- DATA FOR PROCESSING -
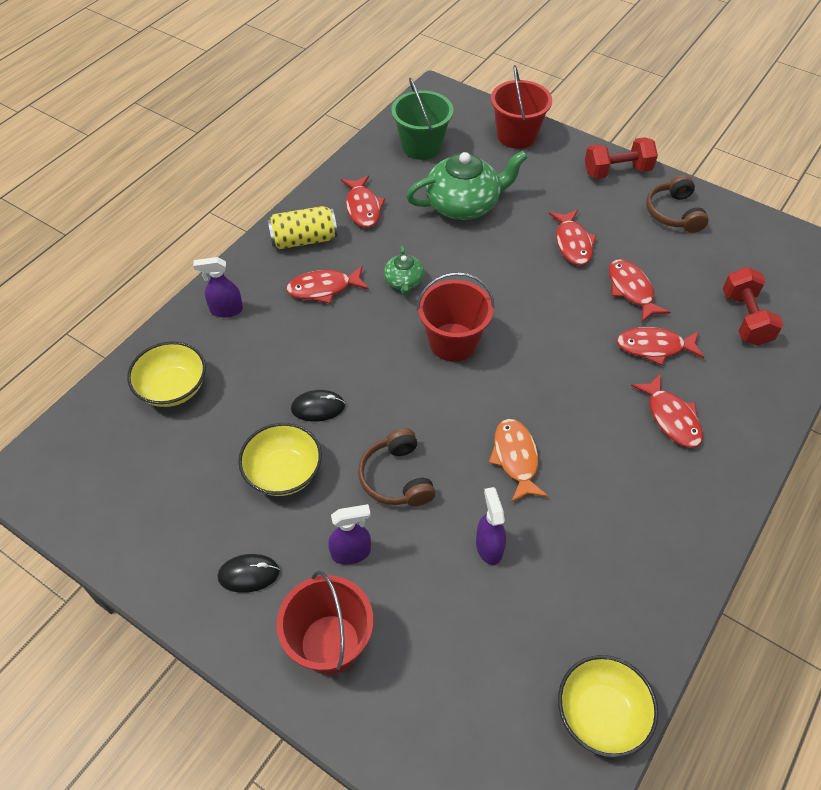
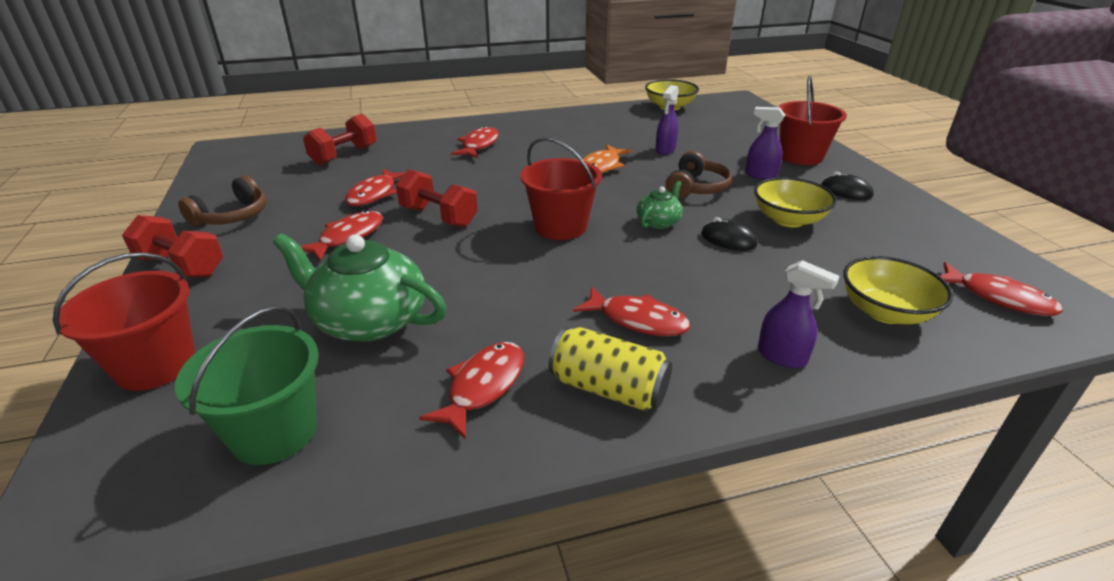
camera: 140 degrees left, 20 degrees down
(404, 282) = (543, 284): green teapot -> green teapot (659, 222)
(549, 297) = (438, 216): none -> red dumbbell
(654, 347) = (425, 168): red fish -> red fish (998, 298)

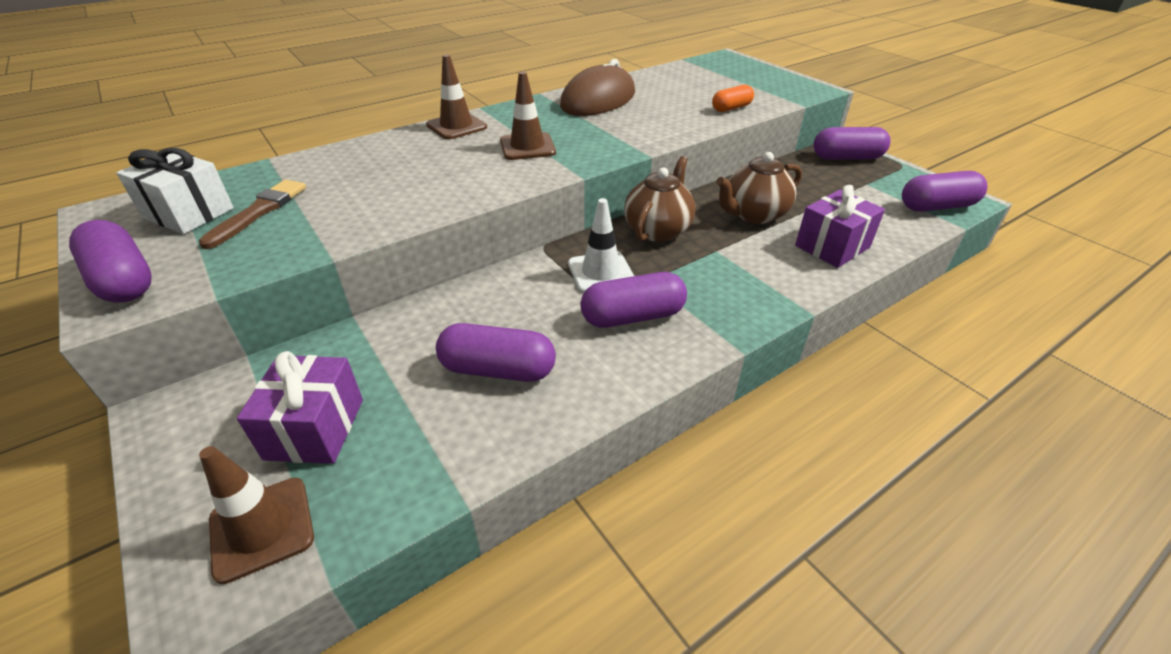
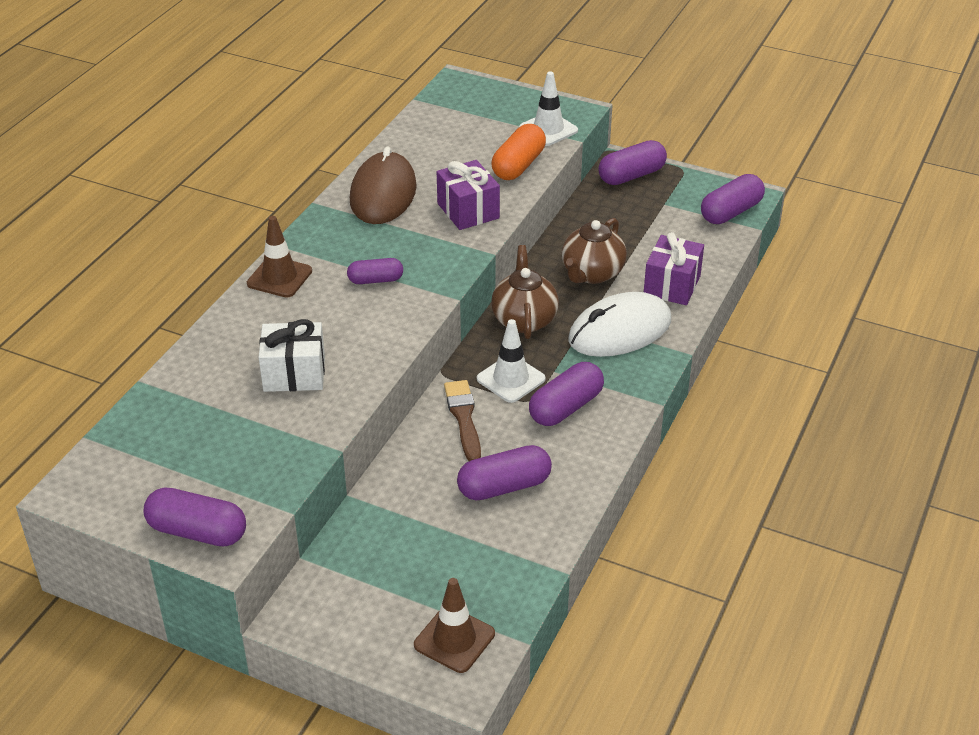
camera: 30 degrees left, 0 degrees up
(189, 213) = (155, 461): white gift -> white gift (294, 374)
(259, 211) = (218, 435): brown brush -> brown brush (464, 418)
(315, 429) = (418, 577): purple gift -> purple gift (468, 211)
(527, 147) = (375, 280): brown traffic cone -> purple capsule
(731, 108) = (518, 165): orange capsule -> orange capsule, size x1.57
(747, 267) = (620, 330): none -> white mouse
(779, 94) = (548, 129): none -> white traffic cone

- GOAL OF THE EXERCISE -
Write out exactly the lines from the line that contains "(404, 282) = (543, 284): green" to the last line of the material above, both included; pictures do not belong in the copy.

- WRITTEN ANSWER -
(404, 282) = (543, 284): green teapot -> green teapot (659, 222)
(549, 297) = (438, 216): none -> red dumbbell
(654, 347) = (425, 168): red fish -> red fish (998, 298)

camera: 30 degrees left, 0 degrees up
(189, 213) = (155, 461): white gift -> white gift (294, 374)
(259, 211) = (218, 435): brown brush -> brown brush (464, 418)
(315, 429) = (418, 577): purple gift -> purple gift (468, 211)
(527, 147) = (375, 280): brown traffic cone -> purple capsule
(731, 108) = (518, 165): orange capsule -> orange capsule, size x1.57
(747, 267) = (620, 330): none -> white mouse
(779, 94) = (548, 129): none -> white traffic cone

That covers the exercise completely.